Task prompt:
Return the records exactly, from the first line through the "Someone carried the white book" line.

Provided data:
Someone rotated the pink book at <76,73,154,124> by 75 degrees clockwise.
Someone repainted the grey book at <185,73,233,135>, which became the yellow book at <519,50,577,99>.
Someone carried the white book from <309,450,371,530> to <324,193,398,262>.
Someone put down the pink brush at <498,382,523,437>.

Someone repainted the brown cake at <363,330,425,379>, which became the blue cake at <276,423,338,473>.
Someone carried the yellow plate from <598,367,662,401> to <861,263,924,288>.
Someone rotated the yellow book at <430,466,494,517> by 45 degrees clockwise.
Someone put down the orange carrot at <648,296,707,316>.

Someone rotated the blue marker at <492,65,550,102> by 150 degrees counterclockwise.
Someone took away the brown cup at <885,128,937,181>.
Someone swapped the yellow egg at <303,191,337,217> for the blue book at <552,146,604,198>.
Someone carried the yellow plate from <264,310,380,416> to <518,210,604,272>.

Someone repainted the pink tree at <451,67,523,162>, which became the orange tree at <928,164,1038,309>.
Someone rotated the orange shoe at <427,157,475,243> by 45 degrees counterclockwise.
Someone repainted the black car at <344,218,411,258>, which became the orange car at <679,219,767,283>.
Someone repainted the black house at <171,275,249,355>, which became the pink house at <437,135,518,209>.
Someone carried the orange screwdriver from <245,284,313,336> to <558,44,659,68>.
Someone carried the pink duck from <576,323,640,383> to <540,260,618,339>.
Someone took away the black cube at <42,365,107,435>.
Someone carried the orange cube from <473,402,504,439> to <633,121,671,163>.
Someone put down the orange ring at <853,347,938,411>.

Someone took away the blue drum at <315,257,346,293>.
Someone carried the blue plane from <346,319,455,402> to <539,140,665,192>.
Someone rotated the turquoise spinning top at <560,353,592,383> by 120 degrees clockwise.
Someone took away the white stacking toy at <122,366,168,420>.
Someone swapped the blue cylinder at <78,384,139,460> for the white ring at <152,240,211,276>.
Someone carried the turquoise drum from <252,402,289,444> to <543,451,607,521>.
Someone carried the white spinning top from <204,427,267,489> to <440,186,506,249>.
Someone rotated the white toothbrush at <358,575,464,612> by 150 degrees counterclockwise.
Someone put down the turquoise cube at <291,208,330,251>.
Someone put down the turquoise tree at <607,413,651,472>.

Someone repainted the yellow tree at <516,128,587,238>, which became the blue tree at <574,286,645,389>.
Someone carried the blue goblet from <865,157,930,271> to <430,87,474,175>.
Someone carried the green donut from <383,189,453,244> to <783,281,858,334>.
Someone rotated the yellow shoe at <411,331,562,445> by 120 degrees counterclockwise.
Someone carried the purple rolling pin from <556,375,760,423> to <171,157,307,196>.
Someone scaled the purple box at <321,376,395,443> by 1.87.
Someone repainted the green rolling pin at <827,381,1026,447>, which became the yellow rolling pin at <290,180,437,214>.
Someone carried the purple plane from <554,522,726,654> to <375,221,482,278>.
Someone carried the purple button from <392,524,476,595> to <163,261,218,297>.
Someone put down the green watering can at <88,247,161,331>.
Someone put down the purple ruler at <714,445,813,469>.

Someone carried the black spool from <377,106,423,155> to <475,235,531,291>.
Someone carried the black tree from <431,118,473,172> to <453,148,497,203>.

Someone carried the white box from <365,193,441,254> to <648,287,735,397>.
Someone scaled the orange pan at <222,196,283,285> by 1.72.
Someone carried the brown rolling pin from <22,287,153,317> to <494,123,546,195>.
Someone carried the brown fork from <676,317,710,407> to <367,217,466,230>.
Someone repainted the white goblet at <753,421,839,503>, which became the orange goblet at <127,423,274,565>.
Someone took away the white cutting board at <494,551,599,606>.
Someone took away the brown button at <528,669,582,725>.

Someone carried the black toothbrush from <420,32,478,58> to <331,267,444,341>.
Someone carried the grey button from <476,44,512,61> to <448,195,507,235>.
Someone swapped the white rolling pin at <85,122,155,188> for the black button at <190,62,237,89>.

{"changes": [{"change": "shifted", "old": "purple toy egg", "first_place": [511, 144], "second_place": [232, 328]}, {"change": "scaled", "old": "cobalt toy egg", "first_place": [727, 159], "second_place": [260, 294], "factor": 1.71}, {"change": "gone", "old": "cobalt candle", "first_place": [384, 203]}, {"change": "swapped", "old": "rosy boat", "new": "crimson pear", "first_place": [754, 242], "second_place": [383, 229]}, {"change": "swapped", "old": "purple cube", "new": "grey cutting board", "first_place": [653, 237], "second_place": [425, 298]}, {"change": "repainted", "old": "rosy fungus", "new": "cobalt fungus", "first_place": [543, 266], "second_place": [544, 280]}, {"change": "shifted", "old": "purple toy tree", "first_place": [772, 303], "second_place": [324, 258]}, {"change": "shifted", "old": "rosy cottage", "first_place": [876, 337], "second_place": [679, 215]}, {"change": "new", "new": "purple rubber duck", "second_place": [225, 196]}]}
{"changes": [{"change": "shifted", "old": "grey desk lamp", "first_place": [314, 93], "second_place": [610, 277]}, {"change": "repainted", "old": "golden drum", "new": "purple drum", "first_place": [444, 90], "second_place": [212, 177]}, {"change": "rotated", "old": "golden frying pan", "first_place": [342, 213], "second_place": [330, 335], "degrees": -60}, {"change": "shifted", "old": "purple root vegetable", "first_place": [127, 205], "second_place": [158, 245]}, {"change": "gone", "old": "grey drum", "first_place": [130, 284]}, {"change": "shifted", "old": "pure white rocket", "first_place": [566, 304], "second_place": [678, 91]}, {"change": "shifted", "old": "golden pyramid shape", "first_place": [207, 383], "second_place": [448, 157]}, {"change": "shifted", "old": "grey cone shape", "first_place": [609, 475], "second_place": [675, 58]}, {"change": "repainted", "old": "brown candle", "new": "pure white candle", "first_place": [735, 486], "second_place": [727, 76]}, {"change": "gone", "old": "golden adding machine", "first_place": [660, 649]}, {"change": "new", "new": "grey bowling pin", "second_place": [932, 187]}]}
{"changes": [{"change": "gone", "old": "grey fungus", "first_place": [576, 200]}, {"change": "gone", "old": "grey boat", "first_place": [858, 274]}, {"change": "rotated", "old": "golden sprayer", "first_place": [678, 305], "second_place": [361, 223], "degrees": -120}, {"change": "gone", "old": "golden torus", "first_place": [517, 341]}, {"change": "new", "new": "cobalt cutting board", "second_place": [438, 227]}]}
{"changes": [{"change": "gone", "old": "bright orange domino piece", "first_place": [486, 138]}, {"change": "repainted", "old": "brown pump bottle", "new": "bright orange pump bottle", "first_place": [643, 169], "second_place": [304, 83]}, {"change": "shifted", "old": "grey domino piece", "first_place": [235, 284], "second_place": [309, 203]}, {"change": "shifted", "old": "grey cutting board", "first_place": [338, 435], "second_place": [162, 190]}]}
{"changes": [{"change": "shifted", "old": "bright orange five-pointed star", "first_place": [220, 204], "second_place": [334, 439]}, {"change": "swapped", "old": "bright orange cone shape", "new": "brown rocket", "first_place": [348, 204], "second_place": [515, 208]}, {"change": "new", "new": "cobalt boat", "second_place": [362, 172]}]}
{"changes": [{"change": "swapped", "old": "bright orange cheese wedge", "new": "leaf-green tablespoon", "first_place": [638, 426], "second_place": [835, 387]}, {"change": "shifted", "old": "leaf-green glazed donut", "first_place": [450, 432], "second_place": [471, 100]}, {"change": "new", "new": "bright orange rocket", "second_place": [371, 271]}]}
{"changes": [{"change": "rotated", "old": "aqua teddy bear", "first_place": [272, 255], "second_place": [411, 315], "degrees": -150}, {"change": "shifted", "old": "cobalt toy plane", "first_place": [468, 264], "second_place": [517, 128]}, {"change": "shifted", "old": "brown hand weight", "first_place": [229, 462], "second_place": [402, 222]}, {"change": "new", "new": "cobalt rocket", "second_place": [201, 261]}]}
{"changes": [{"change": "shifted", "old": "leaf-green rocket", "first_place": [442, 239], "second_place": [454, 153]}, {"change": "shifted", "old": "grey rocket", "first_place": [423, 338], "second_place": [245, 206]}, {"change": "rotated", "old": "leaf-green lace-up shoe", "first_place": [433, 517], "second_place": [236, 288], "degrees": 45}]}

Answer for this exercise:
Someone rotated the pink book at <76,73,154,124> by 75 degrees clockwise.
Someone repainted the grey book at <185,73,233,135>, which became the yellow book at <519,50,577,99>.
Someone carried the white book from <309,450,371,530> to <324,193,398,262>.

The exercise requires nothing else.